* **PROBLEM TO SOLVE**: Would you please output, word for word, the span of the listing below that opens on the line containing "IC2: XNOR CD4077" and closes on the line containing "R5: none -> 36k (EN1, JP4/2)"? Include both ends and nothing more.

(Beginning of SOURCE DATA)

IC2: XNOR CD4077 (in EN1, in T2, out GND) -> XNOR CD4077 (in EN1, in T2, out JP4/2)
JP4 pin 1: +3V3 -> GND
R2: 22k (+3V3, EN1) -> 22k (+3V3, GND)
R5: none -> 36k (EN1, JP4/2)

(End of SOURCE DATA)
(Beginning of SOURCE DATA)

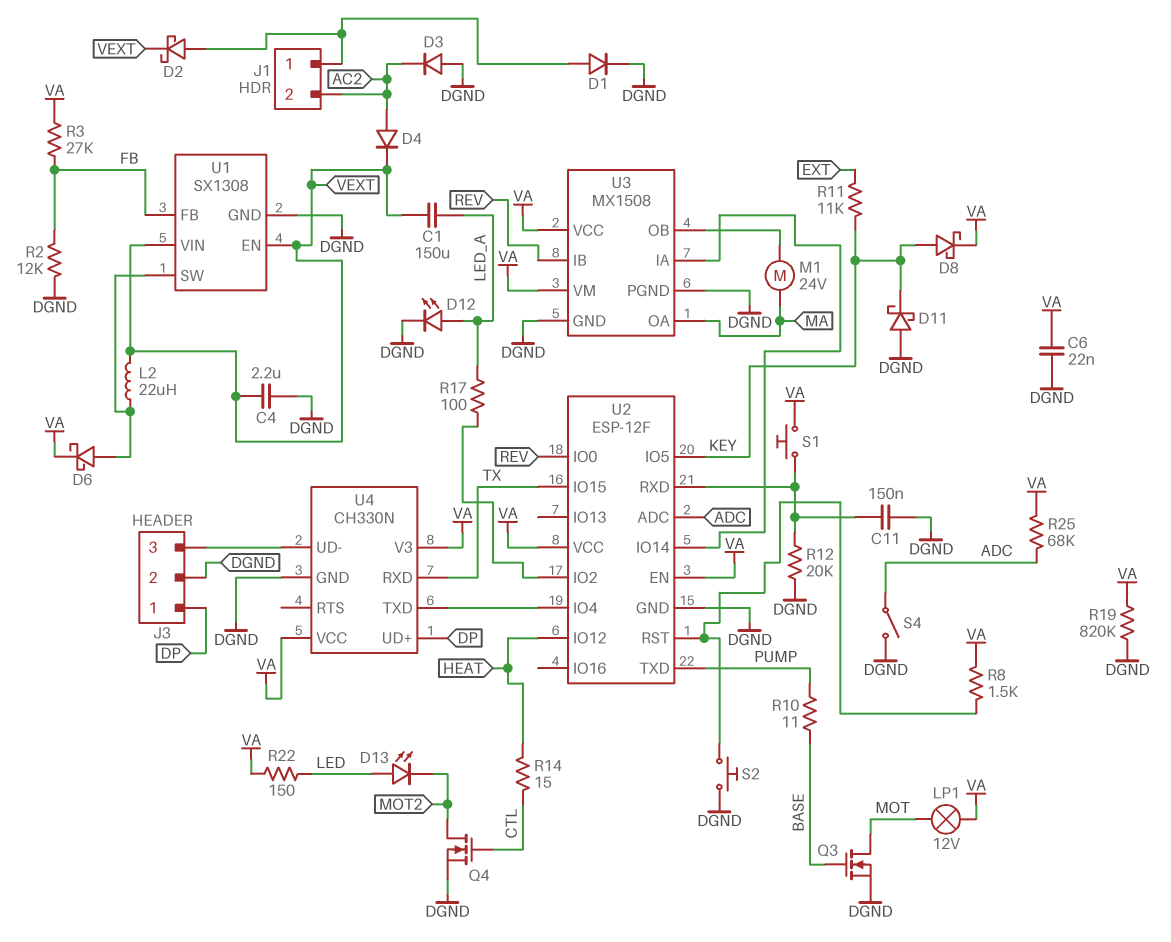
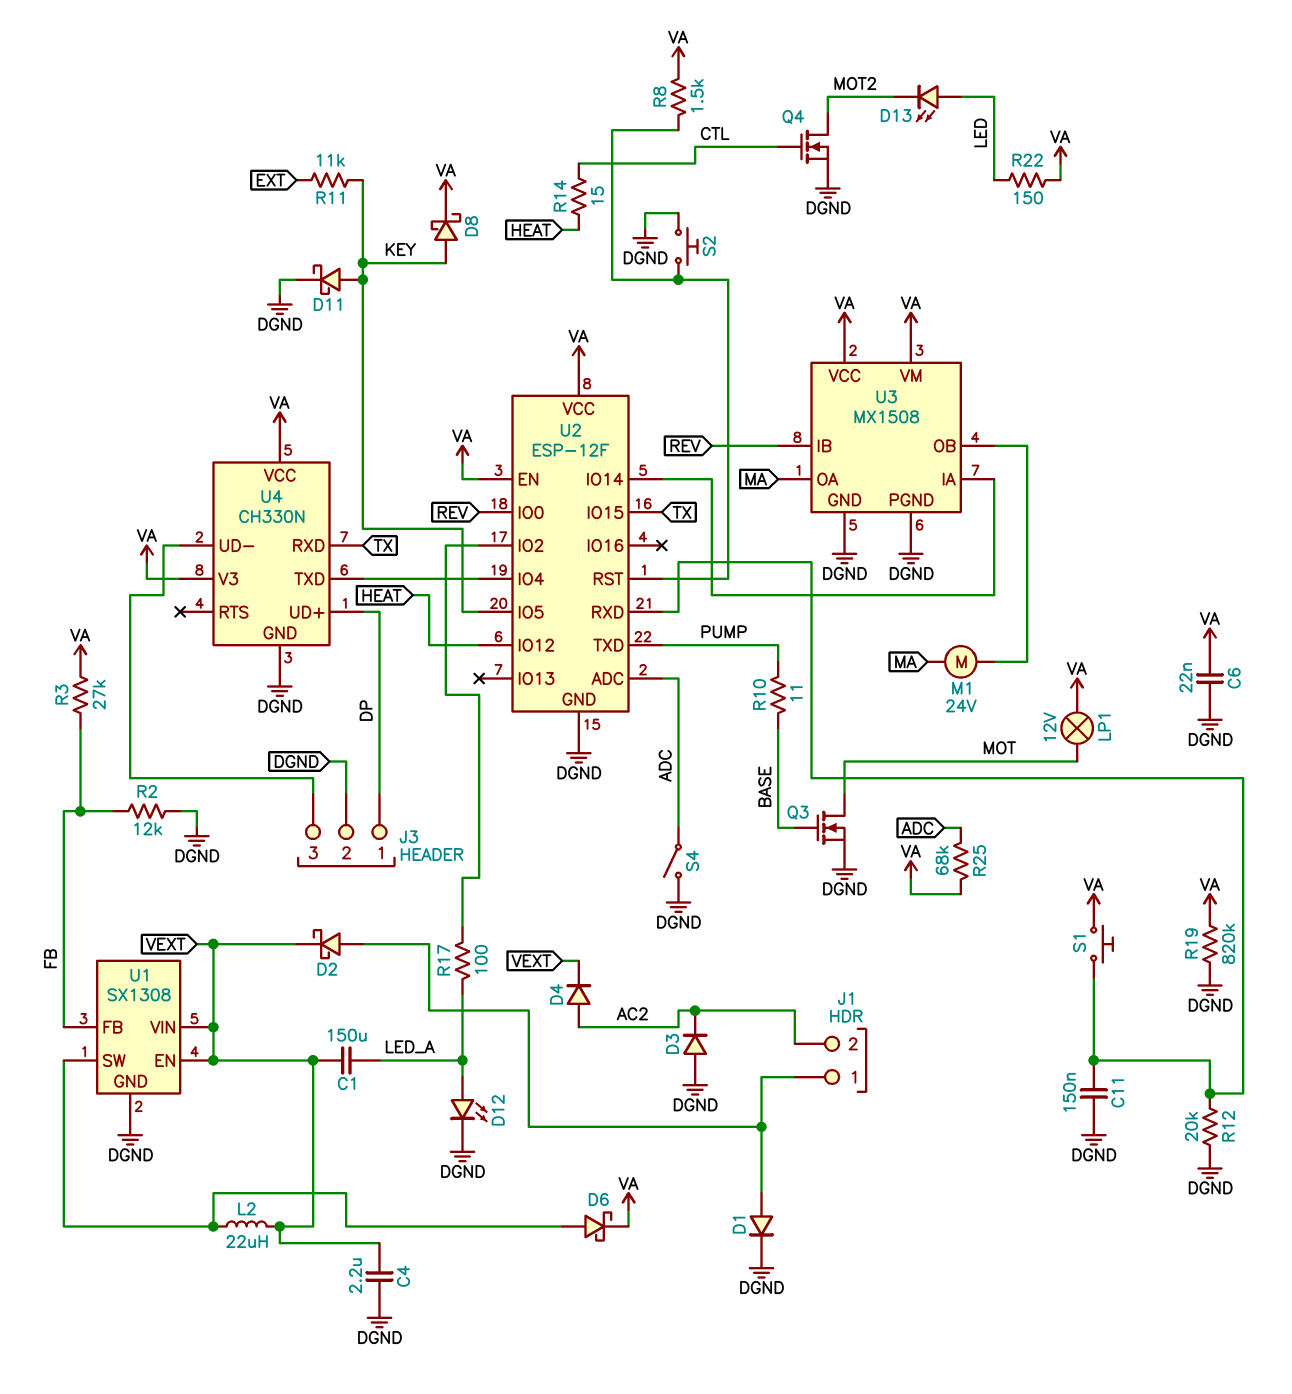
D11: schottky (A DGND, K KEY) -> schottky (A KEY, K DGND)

(End of SOURCE DATA)

* **SOLUTION TO THIS PROBLEM**:
IC2: XNOR CD4077 (in EN1, in T2, out GND) -> XNOR CD4077 (in EN1, in T2, out JP4/2)
JP4 pin 1: +3V3 -> GND
R2: 22k (+3V3, EN1) -> 22k (+3V3, GND)
R5: none -> 36k (EN1, JP4/2)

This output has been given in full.